## [WORKING DATA]
BEGIN
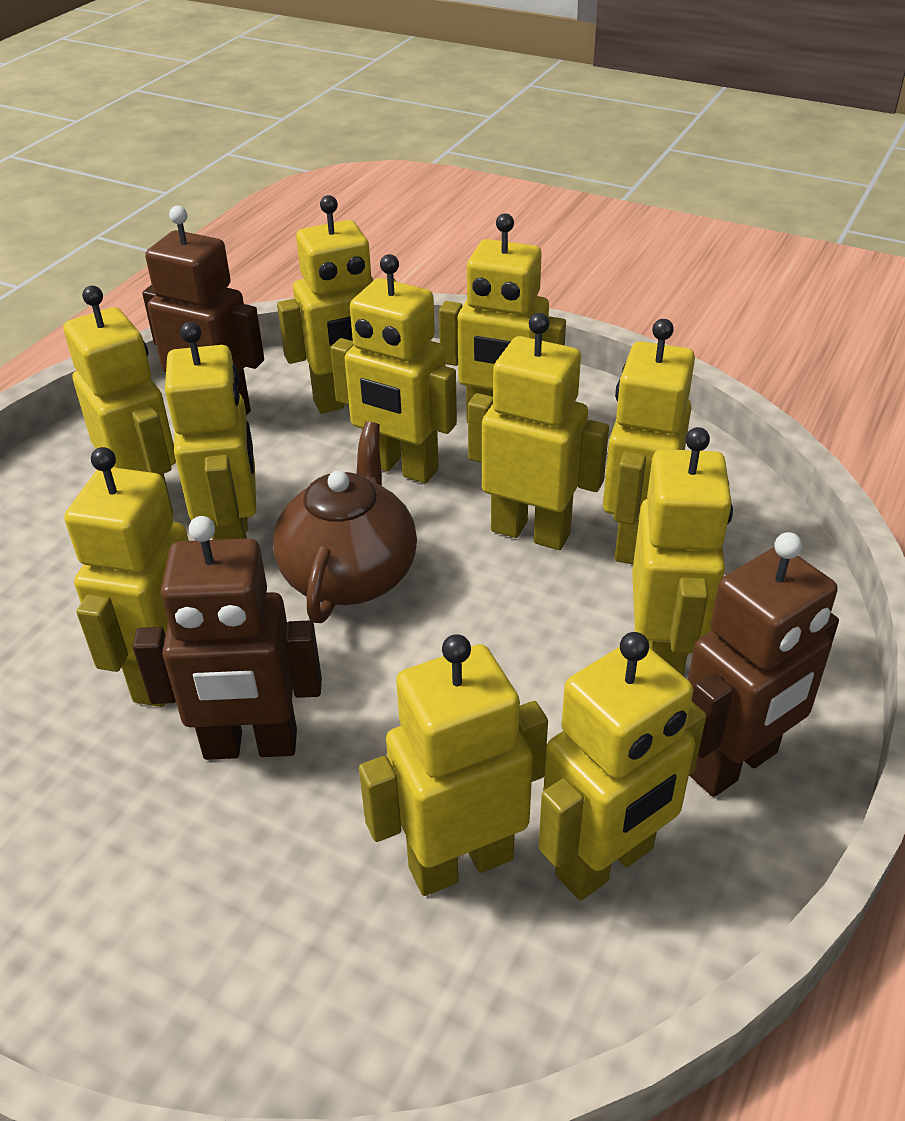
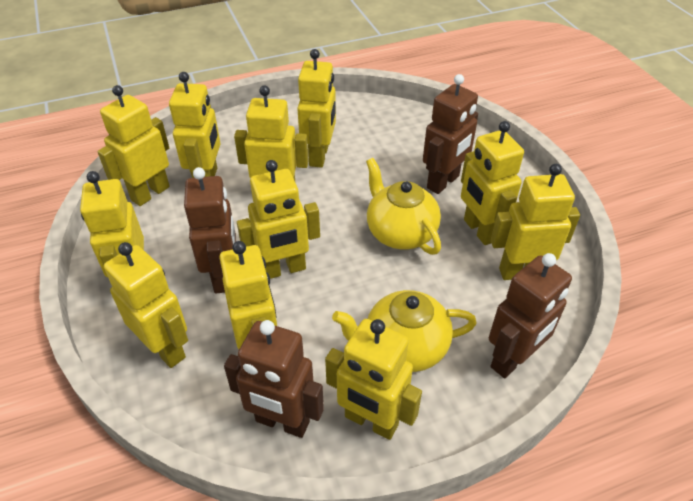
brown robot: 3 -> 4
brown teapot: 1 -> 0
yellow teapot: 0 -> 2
END
BEGIN
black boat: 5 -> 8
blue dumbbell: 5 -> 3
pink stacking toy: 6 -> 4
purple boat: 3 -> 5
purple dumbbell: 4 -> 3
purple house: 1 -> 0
END
## [TASK DIRECTIONS]
If a line in the material above contains "purple", show that line.

## [TASK SOLUTION]
purple boat: 3 -> 5
purple dumbbell: 4 -> 3
purple house: 1 -> 0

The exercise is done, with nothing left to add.